Given problem: Reproduce the text lines of the listing below, substituting "missing" for every instance of "none" and altering nothing else. Leave the pictures out of your answer.

___ Source data

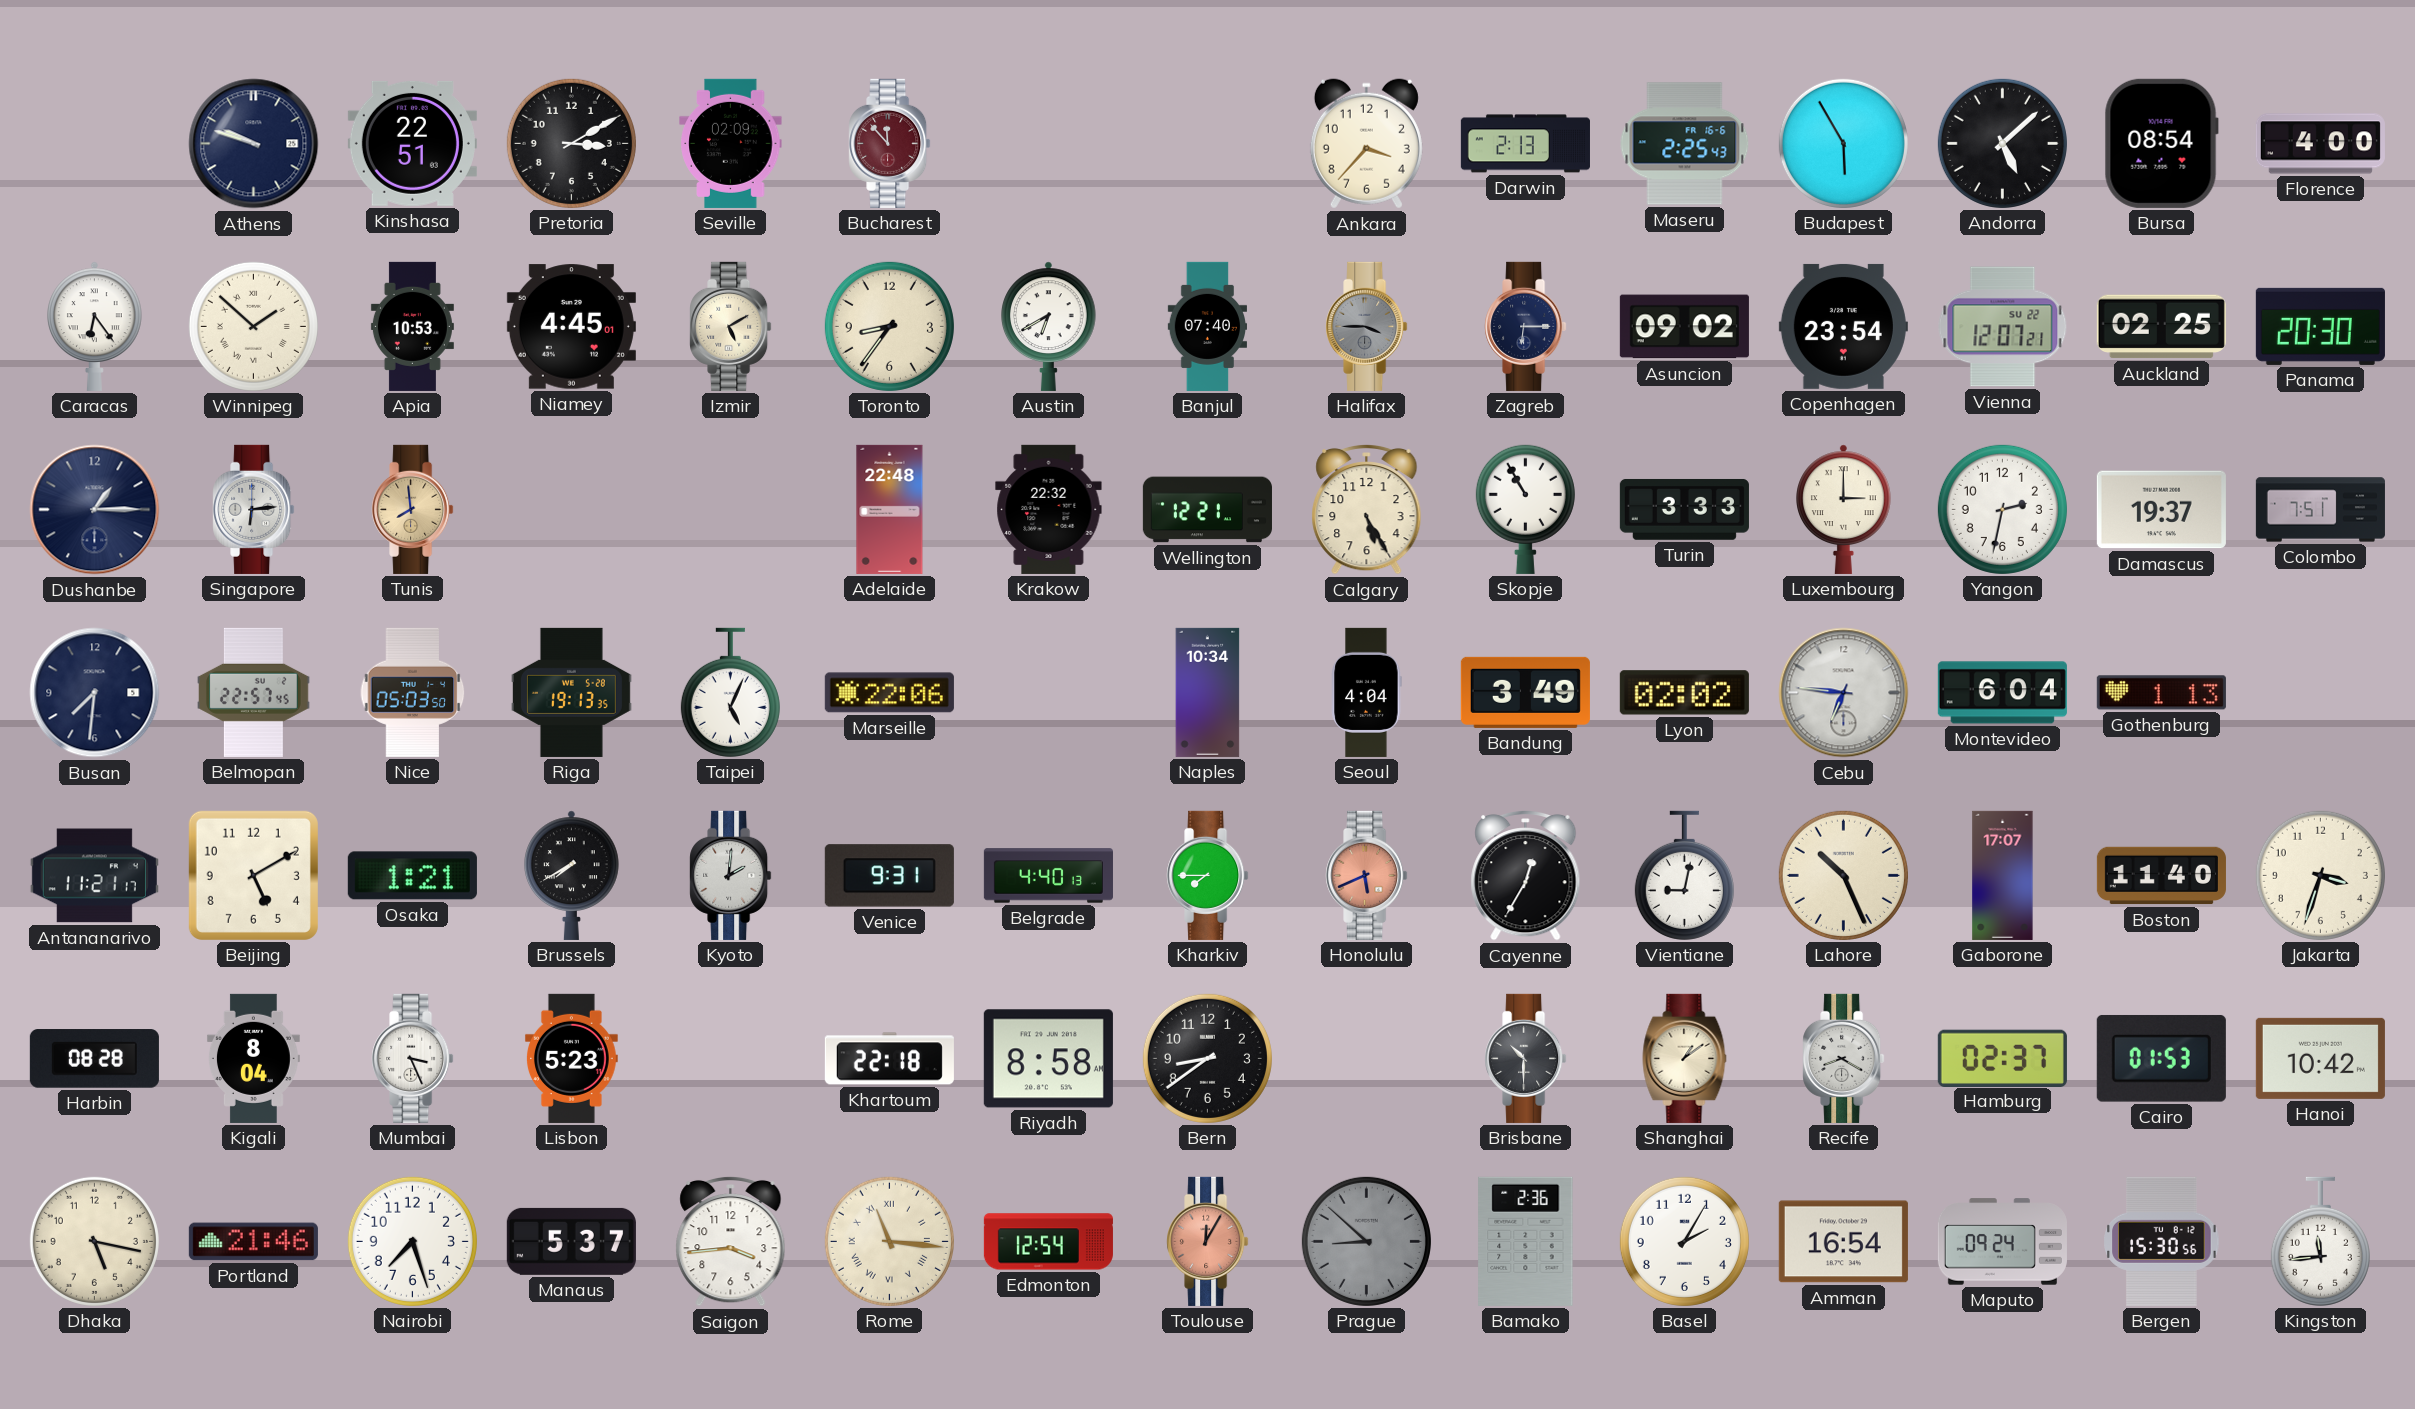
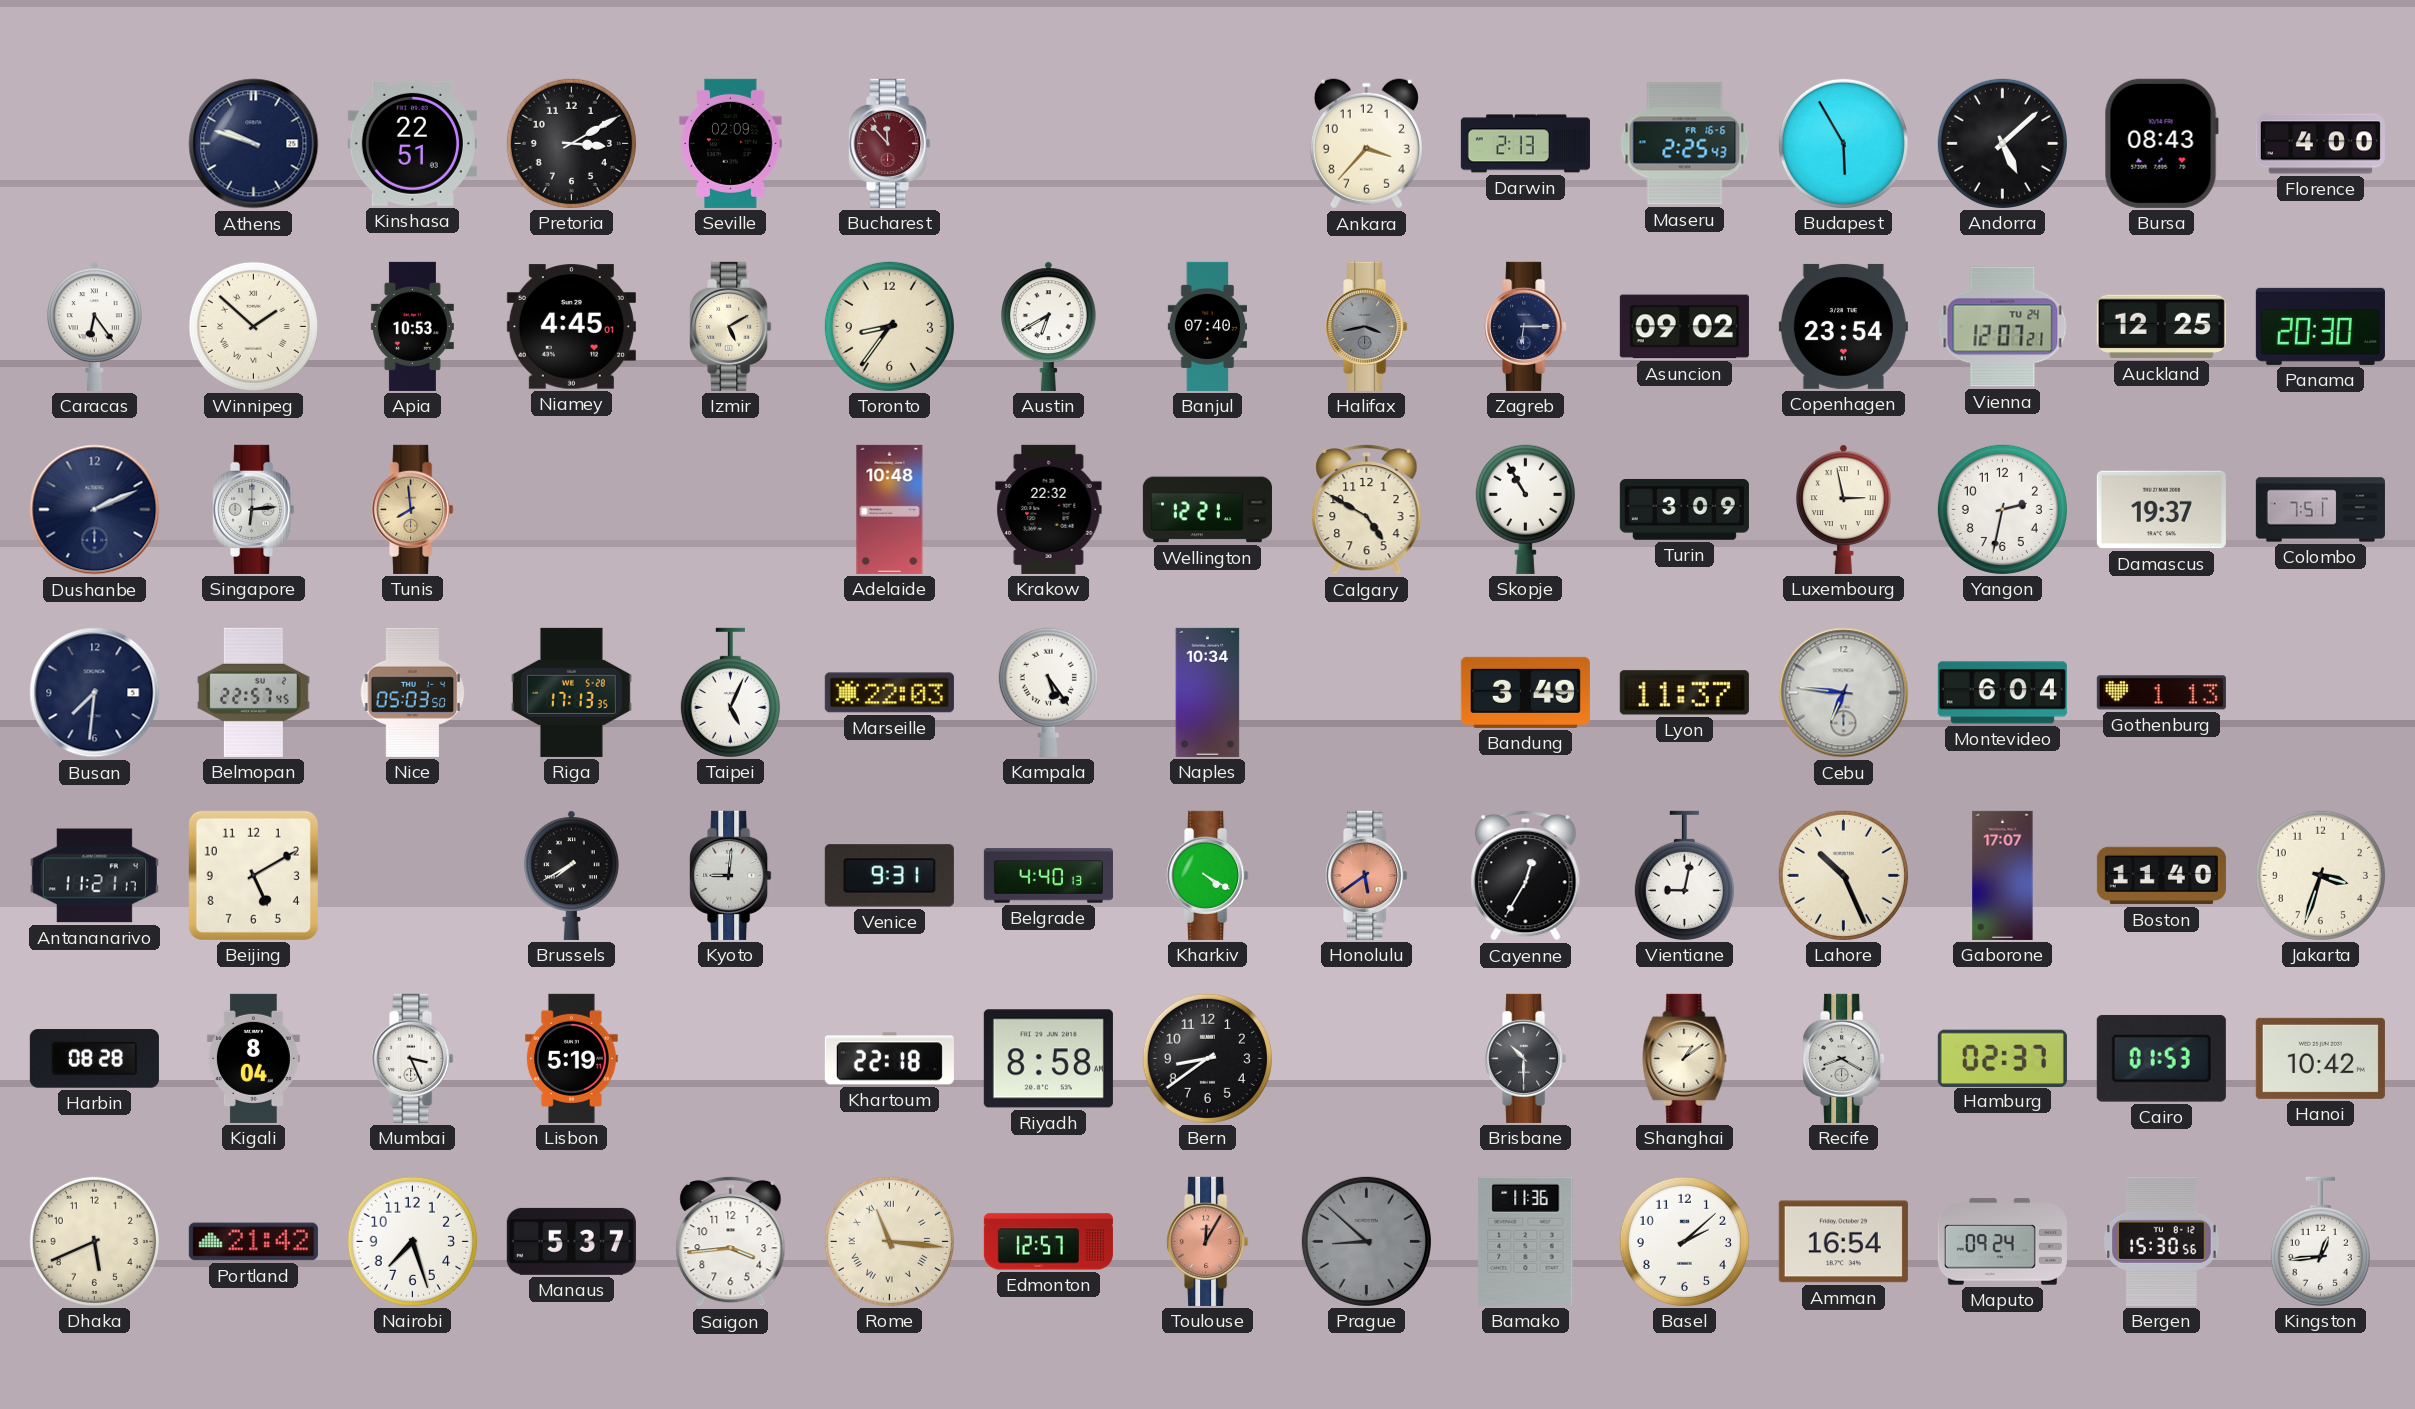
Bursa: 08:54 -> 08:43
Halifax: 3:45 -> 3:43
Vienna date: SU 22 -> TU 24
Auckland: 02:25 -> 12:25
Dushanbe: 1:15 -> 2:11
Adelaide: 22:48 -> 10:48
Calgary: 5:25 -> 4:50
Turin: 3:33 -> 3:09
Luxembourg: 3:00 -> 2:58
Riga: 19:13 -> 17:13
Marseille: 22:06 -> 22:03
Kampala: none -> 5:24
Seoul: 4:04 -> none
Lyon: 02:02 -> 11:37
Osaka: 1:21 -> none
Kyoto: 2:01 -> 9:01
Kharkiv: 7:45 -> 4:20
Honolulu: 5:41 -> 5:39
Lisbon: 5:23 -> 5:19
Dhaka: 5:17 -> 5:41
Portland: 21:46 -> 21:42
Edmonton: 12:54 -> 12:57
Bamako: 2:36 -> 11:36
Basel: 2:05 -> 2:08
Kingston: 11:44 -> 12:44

______

Reply:
Bursa: 08:54 -> 08:43
Halifax: 3:45 -> 3:43
Vienna date: SU 22 -> TU 24
Auckland: 02:25 -> 12:25
Dushanbe: 1:15 -> 2:11
Adelaide: 22:48 -> 10:48
Calgary: 5:25 -> 4:50
Turin: 3:33 -> 3:09
Luxembourg: 3:00 -> 2:58
Riga: 19:13 -> 17:13
Marseille: 22:06 -> 22:03
Kampala: missing -> 5:24
Seoul: 4:04 -> missing
Lyon: 02:02 -> 11:37
Osaka: 1:21 -> missing
Kyoto: 2:01 -> 9:01
Kharkiv: 7:45 -> 4:20
Honolulu: 5:41 -> 5:39
Lisbon: 5:23 -> 5:19
Dhaka: 5:17 -> 5:41
Portland: 21:46 -> 21:42
Edmonton: 12:54 -> 12:57
Bamako: 2:36 -> 11:36
Basel: 2:05 -> 2:08
Kingston: 11:44 -> 12:44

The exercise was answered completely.